#### Entries shown

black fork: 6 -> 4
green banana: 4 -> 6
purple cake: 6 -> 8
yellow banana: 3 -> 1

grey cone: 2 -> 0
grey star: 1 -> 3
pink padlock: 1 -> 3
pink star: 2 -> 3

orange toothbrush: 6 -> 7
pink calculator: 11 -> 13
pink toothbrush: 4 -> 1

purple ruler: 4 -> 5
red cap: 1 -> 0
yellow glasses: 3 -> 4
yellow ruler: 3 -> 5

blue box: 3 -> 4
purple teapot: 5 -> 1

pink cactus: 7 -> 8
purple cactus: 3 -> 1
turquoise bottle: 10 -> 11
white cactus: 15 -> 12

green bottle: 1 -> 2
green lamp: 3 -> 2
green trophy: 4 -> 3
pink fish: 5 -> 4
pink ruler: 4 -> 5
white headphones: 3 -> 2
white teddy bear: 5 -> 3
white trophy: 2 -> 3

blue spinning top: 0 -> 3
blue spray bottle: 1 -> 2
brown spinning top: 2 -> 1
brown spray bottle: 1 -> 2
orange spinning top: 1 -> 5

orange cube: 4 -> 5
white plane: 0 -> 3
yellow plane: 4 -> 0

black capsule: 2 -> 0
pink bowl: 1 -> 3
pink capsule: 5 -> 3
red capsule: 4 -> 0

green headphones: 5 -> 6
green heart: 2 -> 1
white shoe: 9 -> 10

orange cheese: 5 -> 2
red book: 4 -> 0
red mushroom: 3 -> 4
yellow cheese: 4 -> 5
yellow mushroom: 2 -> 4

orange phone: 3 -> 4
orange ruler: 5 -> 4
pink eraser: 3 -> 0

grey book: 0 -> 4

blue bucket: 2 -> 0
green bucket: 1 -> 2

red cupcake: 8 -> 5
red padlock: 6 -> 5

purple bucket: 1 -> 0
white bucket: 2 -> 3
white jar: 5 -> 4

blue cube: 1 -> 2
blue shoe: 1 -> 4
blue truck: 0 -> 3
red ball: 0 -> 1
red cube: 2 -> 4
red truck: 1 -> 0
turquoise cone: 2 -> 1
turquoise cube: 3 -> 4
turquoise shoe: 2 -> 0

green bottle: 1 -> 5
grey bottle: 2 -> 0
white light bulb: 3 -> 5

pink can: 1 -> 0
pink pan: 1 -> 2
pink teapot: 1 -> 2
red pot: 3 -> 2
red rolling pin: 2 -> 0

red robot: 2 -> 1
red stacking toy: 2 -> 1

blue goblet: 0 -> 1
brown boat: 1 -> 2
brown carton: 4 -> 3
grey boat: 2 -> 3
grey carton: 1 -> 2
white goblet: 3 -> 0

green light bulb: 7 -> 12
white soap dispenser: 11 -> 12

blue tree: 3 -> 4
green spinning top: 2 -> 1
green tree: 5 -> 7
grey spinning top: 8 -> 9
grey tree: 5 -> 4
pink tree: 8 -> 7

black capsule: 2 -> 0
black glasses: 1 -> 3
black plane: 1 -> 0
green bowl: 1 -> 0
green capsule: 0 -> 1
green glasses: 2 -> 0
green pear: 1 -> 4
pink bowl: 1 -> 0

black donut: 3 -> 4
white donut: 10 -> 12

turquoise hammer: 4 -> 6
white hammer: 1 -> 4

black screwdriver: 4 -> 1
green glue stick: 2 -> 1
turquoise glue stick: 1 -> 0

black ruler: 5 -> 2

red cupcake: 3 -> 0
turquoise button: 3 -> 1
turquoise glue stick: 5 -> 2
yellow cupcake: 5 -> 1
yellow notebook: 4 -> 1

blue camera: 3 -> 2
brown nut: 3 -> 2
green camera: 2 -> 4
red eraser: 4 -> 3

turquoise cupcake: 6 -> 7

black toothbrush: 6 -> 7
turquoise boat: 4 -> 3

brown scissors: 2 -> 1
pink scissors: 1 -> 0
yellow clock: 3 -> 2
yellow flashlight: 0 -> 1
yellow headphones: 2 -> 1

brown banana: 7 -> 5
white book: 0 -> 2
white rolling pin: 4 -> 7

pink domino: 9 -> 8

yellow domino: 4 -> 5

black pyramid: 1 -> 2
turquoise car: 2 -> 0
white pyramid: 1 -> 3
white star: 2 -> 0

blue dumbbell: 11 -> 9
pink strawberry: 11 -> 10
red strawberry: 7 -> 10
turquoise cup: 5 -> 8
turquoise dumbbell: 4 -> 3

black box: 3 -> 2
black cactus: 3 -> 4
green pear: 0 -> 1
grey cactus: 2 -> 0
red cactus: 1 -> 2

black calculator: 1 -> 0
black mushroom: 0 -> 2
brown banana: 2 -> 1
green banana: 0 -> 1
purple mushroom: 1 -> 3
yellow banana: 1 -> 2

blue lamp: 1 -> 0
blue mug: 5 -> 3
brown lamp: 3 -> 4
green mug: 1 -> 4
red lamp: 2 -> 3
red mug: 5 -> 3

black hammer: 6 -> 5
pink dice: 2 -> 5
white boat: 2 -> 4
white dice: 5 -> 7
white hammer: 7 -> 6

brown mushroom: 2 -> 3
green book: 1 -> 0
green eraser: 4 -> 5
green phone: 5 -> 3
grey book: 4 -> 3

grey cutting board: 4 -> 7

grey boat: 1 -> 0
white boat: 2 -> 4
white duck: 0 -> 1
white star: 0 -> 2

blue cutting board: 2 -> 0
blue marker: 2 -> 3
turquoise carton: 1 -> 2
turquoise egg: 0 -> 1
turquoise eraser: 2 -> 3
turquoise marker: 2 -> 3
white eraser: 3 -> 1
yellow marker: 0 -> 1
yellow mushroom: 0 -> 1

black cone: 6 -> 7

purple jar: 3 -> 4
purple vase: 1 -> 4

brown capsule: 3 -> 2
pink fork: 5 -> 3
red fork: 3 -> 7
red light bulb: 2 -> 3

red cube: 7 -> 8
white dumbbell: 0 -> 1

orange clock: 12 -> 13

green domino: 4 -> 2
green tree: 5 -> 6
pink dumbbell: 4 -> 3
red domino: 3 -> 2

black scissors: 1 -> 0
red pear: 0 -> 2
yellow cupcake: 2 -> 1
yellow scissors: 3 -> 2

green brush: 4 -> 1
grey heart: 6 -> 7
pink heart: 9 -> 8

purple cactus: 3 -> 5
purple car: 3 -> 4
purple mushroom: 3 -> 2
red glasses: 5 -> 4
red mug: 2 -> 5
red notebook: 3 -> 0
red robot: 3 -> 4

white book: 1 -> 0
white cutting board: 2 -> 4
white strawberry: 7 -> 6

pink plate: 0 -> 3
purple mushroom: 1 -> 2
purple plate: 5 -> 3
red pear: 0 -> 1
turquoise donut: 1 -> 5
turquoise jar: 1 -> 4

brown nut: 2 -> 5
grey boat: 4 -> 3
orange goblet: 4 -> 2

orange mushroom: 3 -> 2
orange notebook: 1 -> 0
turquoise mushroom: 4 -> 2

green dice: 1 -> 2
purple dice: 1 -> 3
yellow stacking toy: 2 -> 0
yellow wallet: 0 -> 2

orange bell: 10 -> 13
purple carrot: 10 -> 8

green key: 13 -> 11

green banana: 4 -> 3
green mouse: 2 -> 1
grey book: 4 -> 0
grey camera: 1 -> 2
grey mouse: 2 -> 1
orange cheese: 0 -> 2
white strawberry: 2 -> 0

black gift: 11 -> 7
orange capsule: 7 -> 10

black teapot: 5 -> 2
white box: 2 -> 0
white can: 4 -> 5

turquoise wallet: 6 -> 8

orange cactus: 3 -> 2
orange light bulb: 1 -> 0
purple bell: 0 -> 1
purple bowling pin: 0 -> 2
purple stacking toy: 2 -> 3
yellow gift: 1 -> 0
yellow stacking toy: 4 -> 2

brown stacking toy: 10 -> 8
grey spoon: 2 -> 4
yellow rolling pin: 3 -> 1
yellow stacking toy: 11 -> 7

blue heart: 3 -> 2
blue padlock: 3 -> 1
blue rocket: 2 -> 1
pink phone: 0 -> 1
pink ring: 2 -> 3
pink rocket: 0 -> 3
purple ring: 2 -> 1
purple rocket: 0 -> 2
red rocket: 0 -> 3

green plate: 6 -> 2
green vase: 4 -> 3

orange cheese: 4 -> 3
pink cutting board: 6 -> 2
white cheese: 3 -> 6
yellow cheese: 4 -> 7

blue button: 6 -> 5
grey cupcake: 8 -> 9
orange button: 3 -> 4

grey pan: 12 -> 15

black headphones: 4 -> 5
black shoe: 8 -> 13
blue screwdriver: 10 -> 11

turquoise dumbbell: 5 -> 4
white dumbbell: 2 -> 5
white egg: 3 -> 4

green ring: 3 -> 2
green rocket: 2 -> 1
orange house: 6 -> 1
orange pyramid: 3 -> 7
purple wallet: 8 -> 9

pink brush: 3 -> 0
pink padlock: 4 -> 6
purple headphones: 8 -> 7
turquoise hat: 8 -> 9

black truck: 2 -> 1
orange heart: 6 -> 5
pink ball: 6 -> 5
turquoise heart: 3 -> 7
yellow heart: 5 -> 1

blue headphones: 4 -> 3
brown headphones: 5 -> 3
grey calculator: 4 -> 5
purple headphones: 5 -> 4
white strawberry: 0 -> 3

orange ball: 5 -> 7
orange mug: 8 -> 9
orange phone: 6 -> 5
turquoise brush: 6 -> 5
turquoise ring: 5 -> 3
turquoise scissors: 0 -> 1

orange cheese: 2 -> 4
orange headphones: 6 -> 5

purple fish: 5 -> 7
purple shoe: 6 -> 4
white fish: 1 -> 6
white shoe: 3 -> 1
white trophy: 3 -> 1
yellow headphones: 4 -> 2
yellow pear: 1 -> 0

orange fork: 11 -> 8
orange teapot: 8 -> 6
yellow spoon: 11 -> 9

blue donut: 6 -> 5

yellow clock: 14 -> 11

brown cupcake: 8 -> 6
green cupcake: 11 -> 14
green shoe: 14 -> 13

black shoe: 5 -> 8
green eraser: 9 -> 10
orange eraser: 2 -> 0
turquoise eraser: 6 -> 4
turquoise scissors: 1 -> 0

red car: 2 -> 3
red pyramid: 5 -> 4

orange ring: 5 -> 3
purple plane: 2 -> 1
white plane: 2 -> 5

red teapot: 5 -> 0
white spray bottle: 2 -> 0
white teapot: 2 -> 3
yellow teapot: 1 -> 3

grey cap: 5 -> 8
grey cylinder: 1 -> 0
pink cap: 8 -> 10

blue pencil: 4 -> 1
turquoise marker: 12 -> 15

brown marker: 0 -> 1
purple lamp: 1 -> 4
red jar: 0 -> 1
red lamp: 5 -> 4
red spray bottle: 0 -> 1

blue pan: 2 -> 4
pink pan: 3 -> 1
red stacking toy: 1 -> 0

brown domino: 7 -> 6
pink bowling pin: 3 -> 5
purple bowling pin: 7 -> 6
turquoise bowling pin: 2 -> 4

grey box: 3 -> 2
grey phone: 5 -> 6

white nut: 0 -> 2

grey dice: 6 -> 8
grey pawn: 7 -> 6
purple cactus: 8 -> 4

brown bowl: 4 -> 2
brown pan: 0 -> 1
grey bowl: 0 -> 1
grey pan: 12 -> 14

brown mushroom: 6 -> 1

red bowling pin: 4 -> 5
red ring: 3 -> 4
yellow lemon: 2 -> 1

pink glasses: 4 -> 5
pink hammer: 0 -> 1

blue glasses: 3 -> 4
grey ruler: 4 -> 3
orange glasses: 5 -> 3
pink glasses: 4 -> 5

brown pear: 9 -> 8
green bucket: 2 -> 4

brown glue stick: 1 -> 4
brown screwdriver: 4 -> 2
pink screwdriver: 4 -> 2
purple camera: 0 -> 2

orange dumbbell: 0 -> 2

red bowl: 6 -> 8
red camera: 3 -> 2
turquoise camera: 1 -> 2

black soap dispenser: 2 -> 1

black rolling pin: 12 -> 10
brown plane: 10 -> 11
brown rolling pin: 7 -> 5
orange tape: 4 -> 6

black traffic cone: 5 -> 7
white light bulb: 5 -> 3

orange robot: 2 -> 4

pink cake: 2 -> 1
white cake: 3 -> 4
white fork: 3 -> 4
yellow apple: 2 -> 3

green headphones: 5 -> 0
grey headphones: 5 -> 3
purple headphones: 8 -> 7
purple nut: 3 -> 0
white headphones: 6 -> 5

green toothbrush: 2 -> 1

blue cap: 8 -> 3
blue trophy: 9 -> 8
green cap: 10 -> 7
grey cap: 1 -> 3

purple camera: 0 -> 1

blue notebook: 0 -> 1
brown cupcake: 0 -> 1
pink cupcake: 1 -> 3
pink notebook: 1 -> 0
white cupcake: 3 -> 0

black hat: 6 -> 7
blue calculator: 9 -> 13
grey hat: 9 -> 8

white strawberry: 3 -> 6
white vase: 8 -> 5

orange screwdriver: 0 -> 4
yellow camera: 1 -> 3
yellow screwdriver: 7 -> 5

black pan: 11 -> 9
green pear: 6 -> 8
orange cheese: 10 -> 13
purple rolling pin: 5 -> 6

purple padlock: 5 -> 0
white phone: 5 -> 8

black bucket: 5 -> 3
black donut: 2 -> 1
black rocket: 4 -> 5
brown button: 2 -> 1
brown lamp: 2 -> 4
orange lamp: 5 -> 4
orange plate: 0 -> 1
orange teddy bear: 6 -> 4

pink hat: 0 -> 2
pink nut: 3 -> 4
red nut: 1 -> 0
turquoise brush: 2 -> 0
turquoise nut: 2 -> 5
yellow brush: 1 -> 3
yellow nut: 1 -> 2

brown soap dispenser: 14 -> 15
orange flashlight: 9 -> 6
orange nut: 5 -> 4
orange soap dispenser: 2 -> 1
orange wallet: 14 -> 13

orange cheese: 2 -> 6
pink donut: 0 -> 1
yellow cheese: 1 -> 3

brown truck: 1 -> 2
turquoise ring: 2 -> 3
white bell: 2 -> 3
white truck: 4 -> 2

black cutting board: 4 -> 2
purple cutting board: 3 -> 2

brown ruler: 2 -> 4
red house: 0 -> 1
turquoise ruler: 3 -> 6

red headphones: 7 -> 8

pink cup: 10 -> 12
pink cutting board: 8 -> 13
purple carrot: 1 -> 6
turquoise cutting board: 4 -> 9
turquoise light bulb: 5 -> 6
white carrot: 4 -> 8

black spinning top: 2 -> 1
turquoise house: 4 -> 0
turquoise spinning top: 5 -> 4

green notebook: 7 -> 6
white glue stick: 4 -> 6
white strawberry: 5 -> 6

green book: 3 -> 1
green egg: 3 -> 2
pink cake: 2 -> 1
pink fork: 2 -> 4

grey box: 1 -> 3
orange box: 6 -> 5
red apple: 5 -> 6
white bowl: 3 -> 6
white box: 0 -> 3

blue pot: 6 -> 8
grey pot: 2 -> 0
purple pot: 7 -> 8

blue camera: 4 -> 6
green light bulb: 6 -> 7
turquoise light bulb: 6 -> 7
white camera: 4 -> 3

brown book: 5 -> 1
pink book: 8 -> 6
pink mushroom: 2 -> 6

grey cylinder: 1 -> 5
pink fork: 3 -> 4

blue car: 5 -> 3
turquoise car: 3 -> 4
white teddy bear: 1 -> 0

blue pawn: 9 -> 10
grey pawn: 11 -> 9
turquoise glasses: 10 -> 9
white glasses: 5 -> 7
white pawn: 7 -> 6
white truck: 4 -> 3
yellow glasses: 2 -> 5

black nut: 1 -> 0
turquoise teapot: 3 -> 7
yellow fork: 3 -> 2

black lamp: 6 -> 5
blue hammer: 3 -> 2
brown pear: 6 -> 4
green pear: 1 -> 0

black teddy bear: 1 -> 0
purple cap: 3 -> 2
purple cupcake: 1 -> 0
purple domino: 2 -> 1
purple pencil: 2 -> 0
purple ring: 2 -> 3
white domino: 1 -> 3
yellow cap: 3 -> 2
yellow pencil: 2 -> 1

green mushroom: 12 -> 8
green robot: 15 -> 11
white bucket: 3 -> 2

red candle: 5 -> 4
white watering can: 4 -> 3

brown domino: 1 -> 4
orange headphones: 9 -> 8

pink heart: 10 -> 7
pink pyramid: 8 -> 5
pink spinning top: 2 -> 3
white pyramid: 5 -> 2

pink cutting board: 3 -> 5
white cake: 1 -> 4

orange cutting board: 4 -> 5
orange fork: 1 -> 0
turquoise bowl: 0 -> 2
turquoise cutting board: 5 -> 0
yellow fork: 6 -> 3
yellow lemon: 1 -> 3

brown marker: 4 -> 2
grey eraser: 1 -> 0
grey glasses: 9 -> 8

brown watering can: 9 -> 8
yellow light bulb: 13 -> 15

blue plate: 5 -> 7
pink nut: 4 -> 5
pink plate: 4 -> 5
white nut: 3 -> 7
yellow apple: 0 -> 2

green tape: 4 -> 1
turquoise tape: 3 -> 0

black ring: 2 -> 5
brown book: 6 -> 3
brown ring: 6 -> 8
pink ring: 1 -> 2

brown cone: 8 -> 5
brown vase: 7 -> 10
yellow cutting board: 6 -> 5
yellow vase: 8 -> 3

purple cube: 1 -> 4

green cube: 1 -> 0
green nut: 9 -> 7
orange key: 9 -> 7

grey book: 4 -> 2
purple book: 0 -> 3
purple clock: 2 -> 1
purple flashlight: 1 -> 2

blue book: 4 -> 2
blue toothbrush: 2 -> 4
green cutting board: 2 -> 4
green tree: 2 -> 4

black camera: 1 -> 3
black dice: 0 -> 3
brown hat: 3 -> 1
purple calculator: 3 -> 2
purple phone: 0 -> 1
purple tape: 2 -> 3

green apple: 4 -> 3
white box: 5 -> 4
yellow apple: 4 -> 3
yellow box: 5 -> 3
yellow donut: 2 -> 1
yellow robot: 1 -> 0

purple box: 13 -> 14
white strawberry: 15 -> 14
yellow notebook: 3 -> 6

########

• Exercise
Return, exactly as they stand, the lines from the start of the records above through the line with "red stacking toy: 2 -> 1", both ends included, and no other lines.

• Solution to the exercise
black fork: 6 -> 4
green banana: 4 -> 6
purple cake: 6 -> 8
yellow banana: 3 -> 1

grey cone: 2 -> 0
grey star: 1 -> 3
pink padlock: 1 -> 3
pink star: 2 -> 3

orange toothbrush: 6 -> 7
pink calculator: 11 -> 13
pink toothbrush: 4 -> 1

purple ruler: 4 -> 5
red cap: 1 -> 0
yellow glasses: 3 -> 4
yellow ruler: 3 -> 5

blue box: 3 -> 4
purple teapot: 5 -> 1

pink cactus: 7 -> 8
purple cactus: 3 -> 1
turquoise bottle: 10 -> 11
white cactus: 15 -> 12

green bottle: 1 -> 2
green lamp: 3 -> 2
green trophy: 4 -> 3
pink fish: 5 -> 4
pink ruler: 4 -> 5
white headphones: 3 -> 2
white teddy bear: 5 -> 3
white trophy: 2 -> 3

blue spinning top: 0 -> 3
blue spray bottle: 1 -> 2
brown spinning top: 2 -> 1
brown spray bottle: 1 -> 2
orange spinning top: 1 -> 5

orange cube: 4 -> 5
white plane: 0 -> 3
yellow plane: 4 -> 0

black capsule: 2 -> 0
pink bowl: 1 -> 3
pink capsule: 5 -> 3
red capsule: 4 -> 0

green headphones: 5 -> 6
green heart: 2 -> 1
white shoe: 9 -> 10

orange cheese: 5 -> 2
red book: 4 -> 0
red mushroom: 3 -> 4
yellow cheese: 4 -> 5
yellow mushroom: 2 -> 4

orange phone: 3 -> 4
orange ruler: 5 -> 4
pink eraser: 3 -> 0

grey book: 0 -> 4

blue bucket: 2 -> 0
green bucket: 1 -> 2

red cupcake: 8 -> 5
red padlock: 6 -> 5

purple bucket: 1 -> 0
white bucket: 2 -> 3
white jar: 5 -> 4

blue cube: 1 -> 2
blue shoe: 1 -> 4
blue truck: 0 -> 3
red ball: 0 -> 1
red cube: 2 -> 4
red truck: 1 -> 0
turquoise cone: 2 -> 1
turquoise cube: 3 -> 4
turquoise shoe: 2 -> 0

green bottle: 1 -> 5
grey bottle: 2 -> 0
white light bulb: 3 -> 5

pink can: 1 -> 0
pink pan: 1 -> 2
pink teapot: 1 -> 2
red pot: 3 -> 2
red rolling pin: 2 -> 0

red robot: 2 -> 1
red stacking toy: 2 -> 1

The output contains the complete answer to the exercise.